### TASK DESCRIPTION
Look through the listing for the string "none" and copy out every line that holds it.

### PROVIDED DATA
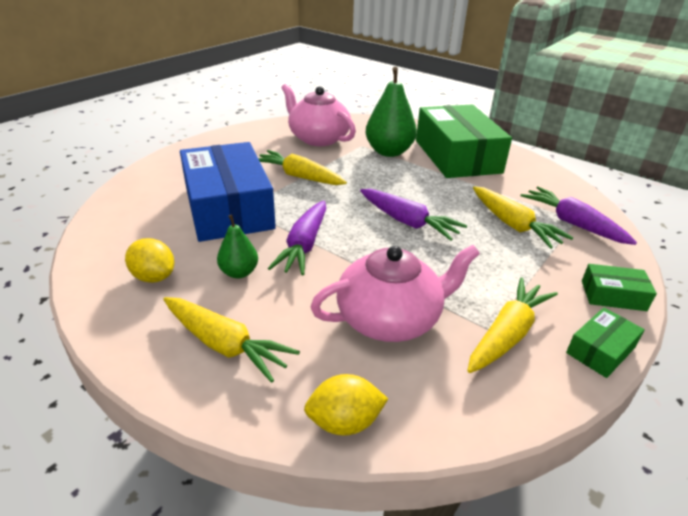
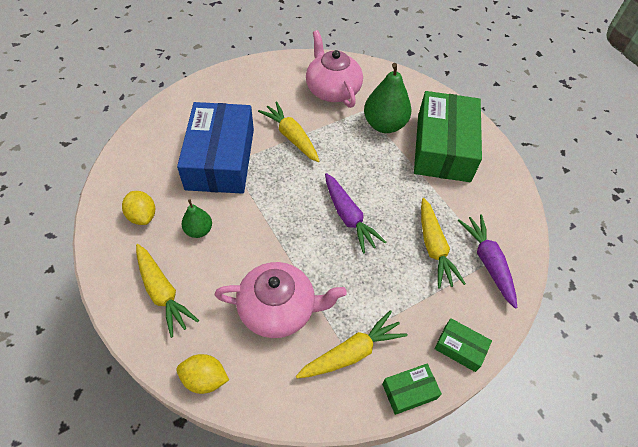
camera: 20 degrees right, 20 degrees up
(304, 245) = (256, 218): purple carrot -> none

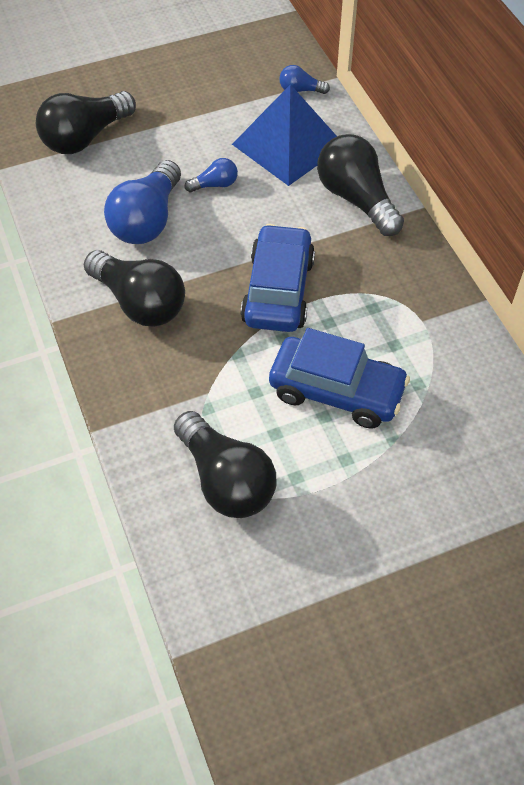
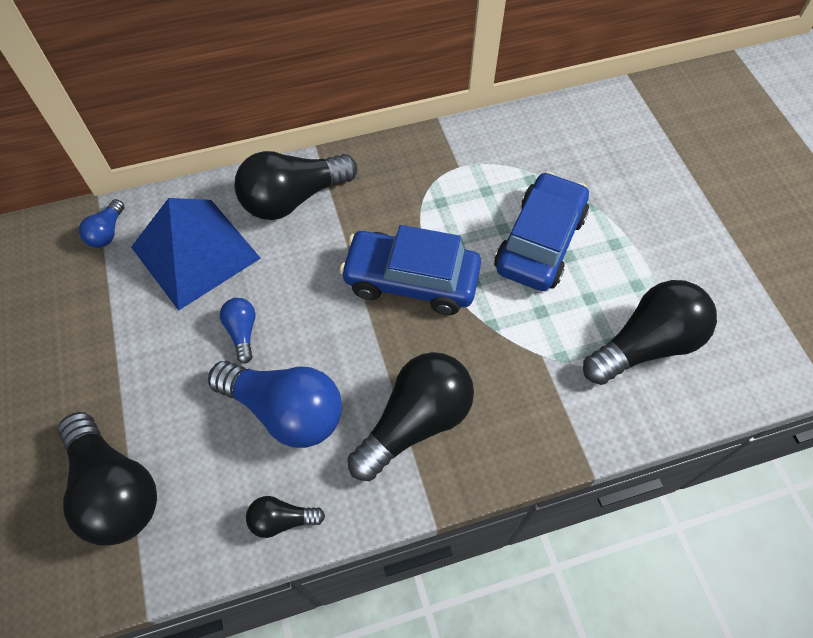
camera: 85 degrees left, 5 degrees up
(60, 229) = (282, 520): none -> black light bulb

### EXERCISE RESULT
(304, 245) = (256, 218): purple carrot -> none
(60, 229) = (282, 520): none -> black light bulb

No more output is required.